**WORK ORDER:** Everything in the listing below must be set down again exactly, apart from the pictures.

**EXERCISE INPUT:**

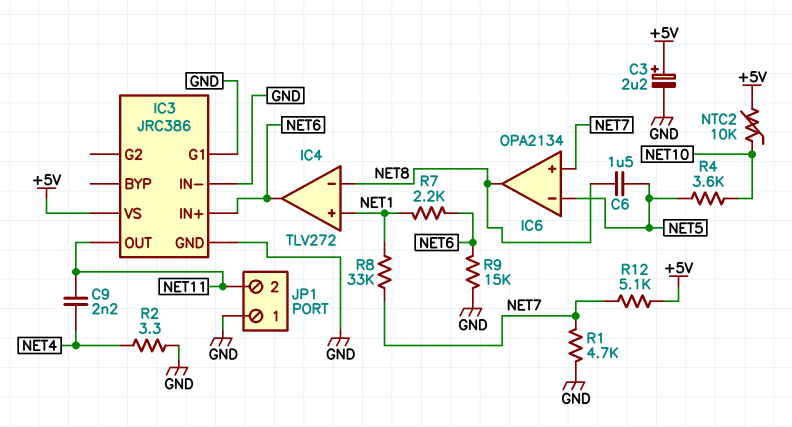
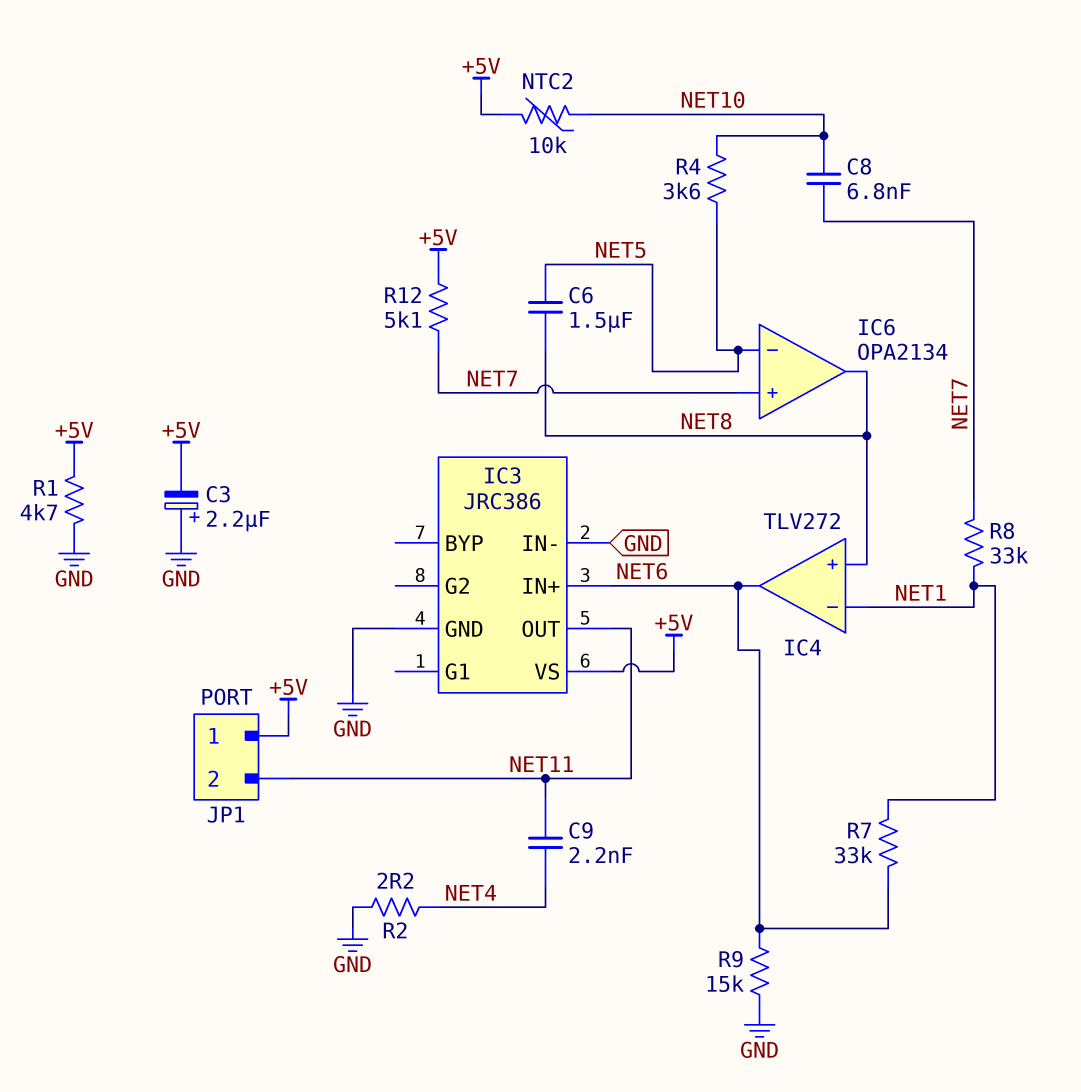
C3: 2.2uF (plus +5V, minus GND) -> 2.2uF (plus GND, minus +5V)
C8: none -> 6.8nF (NET7, NET10)
IC3 pin G1: GND -> none
IC4 pin in+: NET1 -> NET8
IC4 pin in-: NET8 -> NET1
JP1 pin 1: GND -> +5V
R1: 4.7k (GND, NET7) -> 4.7k (+5V, GND)
R2: 3.3 (GND, NET4) -> 2.2 (GND, NET4)
R7: 2.2k (NET1, NET6) -> 33k (NET1, NET6)

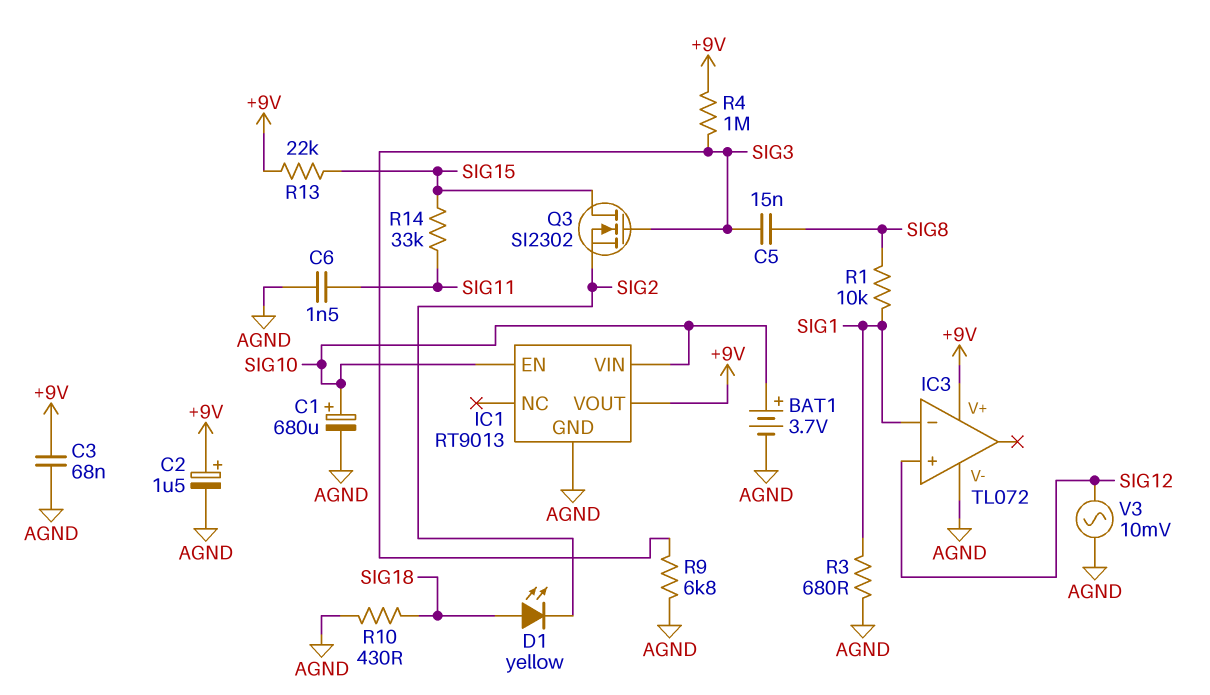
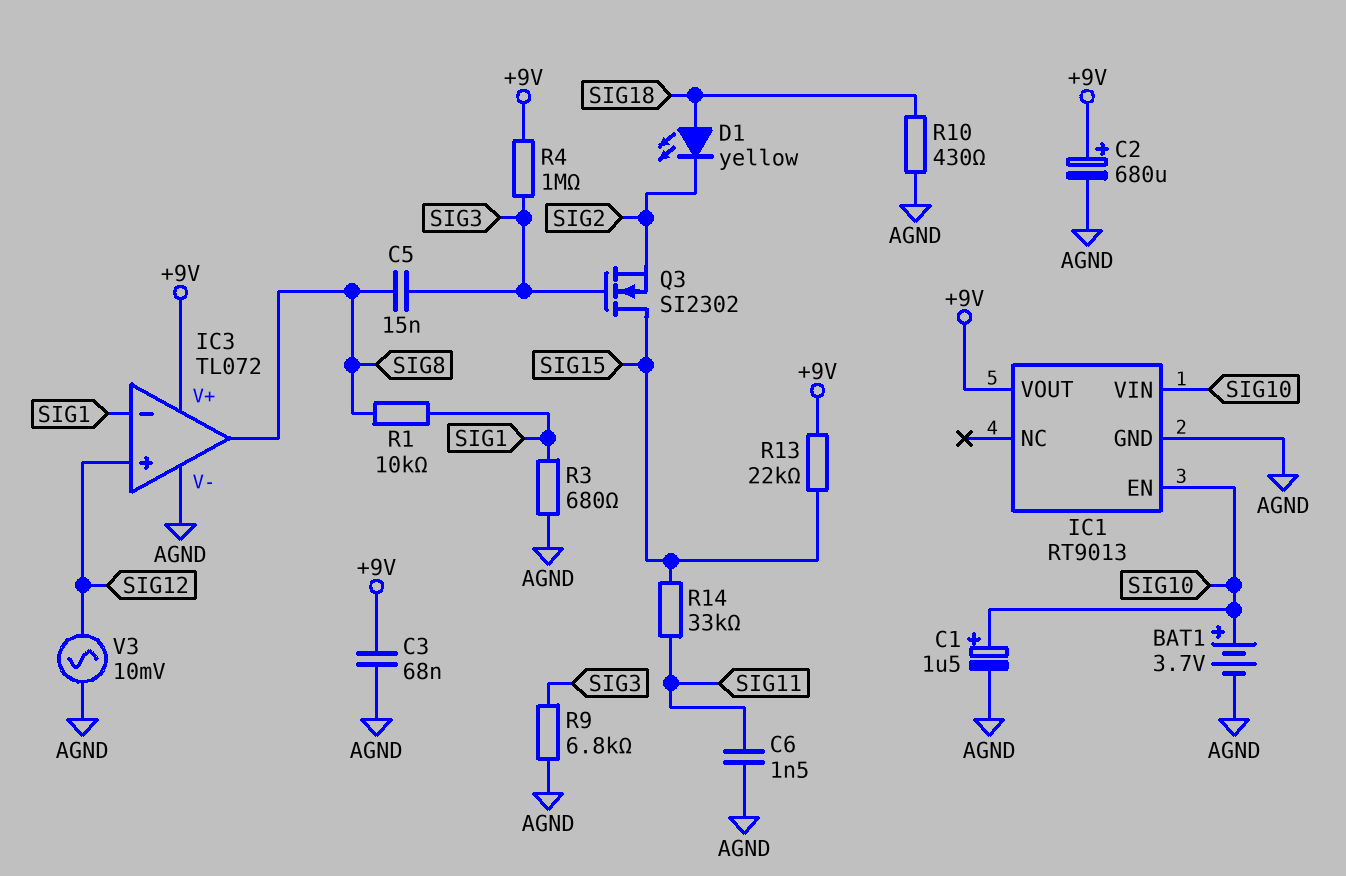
C1: 680uF (plus SIG10, minus AGND) -> 1.5uF (plus SIG10, minus AGND)
C2: 1.5uF (plus +9V, minus AGND) -> 680uF (plus +9V, minus AGND)
IC3 pin out: none -> SIG8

**ANSWER FOR THE TASK:**
C3: 2.2uF (plus +5V, minus GND) -> 2.2uF (plus GND, minus +5V)
C8: none -> 6.8nF (NET7, NET10)
IC3 pin G1: GND -> none
IC4 pin in+: NET1 -> NET8
IC4 pin in-: NET8 -> NET1
JP1 pin 1: GND -> +5V
R1: 4.7k (GND, NET7) -> 4.7k (+5V, GND)
R2: 3.3 (GND, NET4) -> 2.2 (GND, NET4)
R7: 2.2k (NET1, NET6) -> 33k (NET1, NET6)

C1: 680uF (plus SIG10, minus AGND) -> 1.5uF (plus SIG10, minus AGND)
C2: 1.5uF (plus +9V, minus AGND) -> 680uF (plus +9V, minus AGND)
IC3 pin out: none -> SIG8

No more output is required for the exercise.